◆ Information shown
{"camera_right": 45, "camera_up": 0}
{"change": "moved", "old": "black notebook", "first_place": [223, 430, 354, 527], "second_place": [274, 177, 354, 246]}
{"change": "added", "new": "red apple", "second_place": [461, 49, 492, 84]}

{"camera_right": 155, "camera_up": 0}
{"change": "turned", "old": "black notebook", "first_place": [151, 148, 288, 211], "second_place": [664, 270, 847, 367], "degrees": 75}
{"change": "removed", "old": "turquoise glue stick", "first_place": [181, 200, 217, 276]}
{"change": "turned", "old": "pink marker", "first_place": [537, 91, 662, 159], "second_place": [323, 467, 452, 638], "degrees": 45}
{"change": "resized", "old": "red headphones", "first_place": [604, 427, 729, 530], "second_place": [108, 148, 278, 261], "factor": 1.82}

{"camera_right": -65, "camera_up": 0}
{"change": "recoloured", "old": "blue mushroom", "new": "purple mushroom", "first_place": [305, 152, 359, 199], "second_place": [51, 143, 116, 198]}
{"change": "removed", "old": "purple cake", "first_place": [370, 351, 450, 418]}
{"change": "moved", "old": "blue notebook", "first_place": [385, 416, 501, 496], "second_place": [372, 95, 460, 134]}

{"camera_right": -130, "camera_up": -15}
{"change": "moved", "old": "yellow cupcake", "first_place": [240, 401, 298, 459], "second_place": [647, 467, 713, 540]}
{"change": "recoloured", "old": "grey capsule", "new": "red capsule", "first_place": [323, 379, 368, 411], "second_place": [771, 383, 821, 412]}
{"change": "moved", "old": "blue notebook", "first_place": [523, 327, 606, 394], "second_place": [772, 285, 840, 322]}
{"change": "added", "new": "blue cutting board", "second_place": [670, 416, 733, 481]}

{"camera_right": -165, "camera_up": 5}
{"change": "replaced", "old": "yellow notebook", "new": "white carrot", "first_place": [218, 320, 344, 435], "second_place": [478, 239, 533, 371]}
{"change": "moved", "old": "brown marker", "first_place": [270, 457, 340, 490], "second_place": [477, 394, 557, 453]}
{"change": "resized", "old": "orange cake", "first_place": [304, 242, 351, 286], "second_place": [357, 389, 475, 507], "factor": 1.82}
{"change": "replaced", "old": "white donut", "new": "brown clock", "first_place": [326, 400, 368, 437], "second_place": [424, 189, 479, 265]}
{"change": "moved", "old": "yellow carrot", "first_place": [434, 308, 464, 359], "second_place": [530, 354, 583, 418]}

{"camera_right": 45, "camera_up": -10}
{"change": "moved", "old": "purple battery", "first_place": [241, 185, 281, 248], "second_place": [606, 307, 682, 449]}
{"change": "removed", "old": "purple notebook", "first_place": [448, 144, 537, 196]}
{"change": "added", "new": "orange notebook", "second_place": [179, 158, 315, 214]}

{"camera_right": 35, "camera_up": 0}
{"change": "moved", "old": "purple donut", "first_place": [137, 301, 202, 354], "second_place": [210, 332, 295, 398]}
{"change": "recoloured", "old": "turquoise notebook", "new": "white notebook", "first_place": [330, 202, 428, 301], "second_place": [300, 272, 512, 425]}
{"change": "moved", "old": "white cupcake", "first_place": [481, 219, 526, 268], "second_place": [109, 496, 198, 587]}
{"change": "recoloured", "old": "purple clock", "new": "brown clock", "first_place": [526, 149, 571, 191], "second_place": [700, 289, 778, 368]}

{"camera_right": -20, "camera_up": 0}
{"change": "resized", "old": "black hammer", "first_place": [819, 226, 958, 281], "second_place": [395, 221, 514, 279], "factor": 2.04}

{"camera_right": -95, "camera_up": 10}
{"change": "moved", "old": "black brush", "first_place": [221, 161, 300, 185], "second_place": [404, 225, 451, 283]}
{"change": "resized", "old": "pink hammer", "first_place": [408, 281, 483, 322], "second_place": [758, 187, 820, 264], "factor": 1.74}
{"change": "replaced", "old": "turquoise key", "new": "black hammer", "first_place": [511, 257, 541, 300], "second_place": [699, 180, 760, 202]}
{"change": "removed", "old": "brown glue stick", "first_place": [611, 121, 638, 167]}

◆ Task goal
Go through the listing and copy all of it exactly.

◆ Completed task
{"camera_right": 45, "camera_up": 0}
{"change": "moved", "old": "black notebook", "first_place": [223, 430, 354, 527], "second_place": [274, 177, 354, 246]}
{"change": "added", "new": "red apple", "second_place": [461, 49, 492, 84]}

{"camera_right": 155, "camera_up": 0}
{"change": "turned", "old": "black notebook", "first_place": [151, 148, 288, 211], "second_place": [664, 270, 847, 367], "degrees": 75}
{"change": "removed", "old": "turquoise glue stick", "first_place": [181, 200, 217, 276]}
{"change": "turned", "old": "pink marker", "first_place": [537, 91, 662, 159], "second_place": [323, 467, 452, 638], "degrees": 45}
{"change": "resized", "old": "red headphones", "first_place": [604, 427, 729, 530], "second_place": [108, 148, 278, 261], "factor": 1.82}

{"camera_right": -65, "camera_up": 0}
{"change": "recoloured", "old": "blue mushroom", "new": "purple mushroom", "first_place": [305, 152, 359, 199], "second_place": [51, 143, 116, 198]}
{"change": "removed", "old": "purple cake", "first_place": [370, 351, 450, 418]}
{"change": "moved", "old": "blue notebook", "first_place": [385, 416, 501, 496], "second_place": [372, 95, 460, 134]}

{"camera_right": -130, "camera_up": -15}
{"change": "moved", "old": "yellow cupcake", "first_place": [240, 401, 298, 459], "second_place": [647, 467, 713, 540]}
{"change": "recoloured", "old": "grey capsule", "new": "red capsule", "first_place": [323, 379, 368, 411], "second_place": [771, 383, 821, 412]}
{"change": "moved", "old": "blue notebook", "first_place": [523, 327, 606, 394], "second_place": [772, 285, 840, 322]}
{"change": "added", "new": "blue cutting board", "second_place": [670, 416, 733, 481]}

{"camera_right": -165, "camera_up": 5}
{"change": "replaced", "old": "yellow notebook", "new": "white carrot", "first_place": [218, 320, 344, 435], "second_place": [478, 239, 533, 371]}
{"change": "moved", "old": "brown marker", "first_place": [270, 457, 340, 490], "second_place": [477, 394, 557, 453]}
{"change": "resized", "old": "orange cake", "first_place": [304, 242, 351, 286], "second_place": [357, 389, 475, 507], "factor": 1.82}
{"change": "replaced", "old": "white donut", "new": "brown clock", "first_place": [326, 400, 368, 437], "second_place": [424, 189, 479, 265]}
{"change": "moved", "old": "yellow carrot", "first_place": [434, 308, 464, 359], "second_place": [530, 354, 583, 418]}

{"camera_right": 45, "camera_up": -10}
{"change": "moved", "old": "purple battery", "first_place": [241, 185, 281, 248], "second_place": [606, 307, 682, 449]}
{"change": "removed", "old": "purple notebook", "first_place": [448, 144, 537, 196]}
{"change": "added", "new": "orange notebook", "second_place": [179, 158, 315, 214]}

{"camera_right": 35, "camera_up": 0}
{"change": "moved", "old": "purple donut", "first_place": [137, 301, 202, 354], "second_place": [210, 332, 295, 398]}
{"change": "recoloured", "old": "turquoise notebook", "new": "white notebook", "first_place": [330, 202, 428, 301], "second_place": [300, 272, 512, 425]}
{"change": "moved", "old": "white cupcake", "first_place": [481, 219, 526, 268], "second_place": [109, 496, 198, 587]}
{"change": "recoloured", "old": "purple clock", "new": "brown clock", "first_place": [526, 149, 571, 191], "second_place": [700, 289, 778, 368]}

{"camera_right": -20, "camera_up": 0}
{"change": "resized", "old": "black hammer", "first_place": [819, 226, 958, 281], "second_place": [395, 221, 514, 279], "factor": 2.04}

{"camera_right": -95, "camera_up": 10}
{"change": "moved", "old": "black brush", "first_place": [221, 161, 300, 185], "second_place": [404, 225, 451, 283]}
{"change": "resized", "old": "pink hammer", "first_place": [408, 281, 483, 322], "second_place": [758, 187, 820, 264], "factor": 1.74}
{"change": "replaced", "old": "turquoise key", "new": "black hammer", "first_place": [511, 257, 541, 300], "second_place": [699, 180, 760, 202]}
{"change": "removed", "old": "brown glue stick", "first_place": [611, 121, 638, 167]}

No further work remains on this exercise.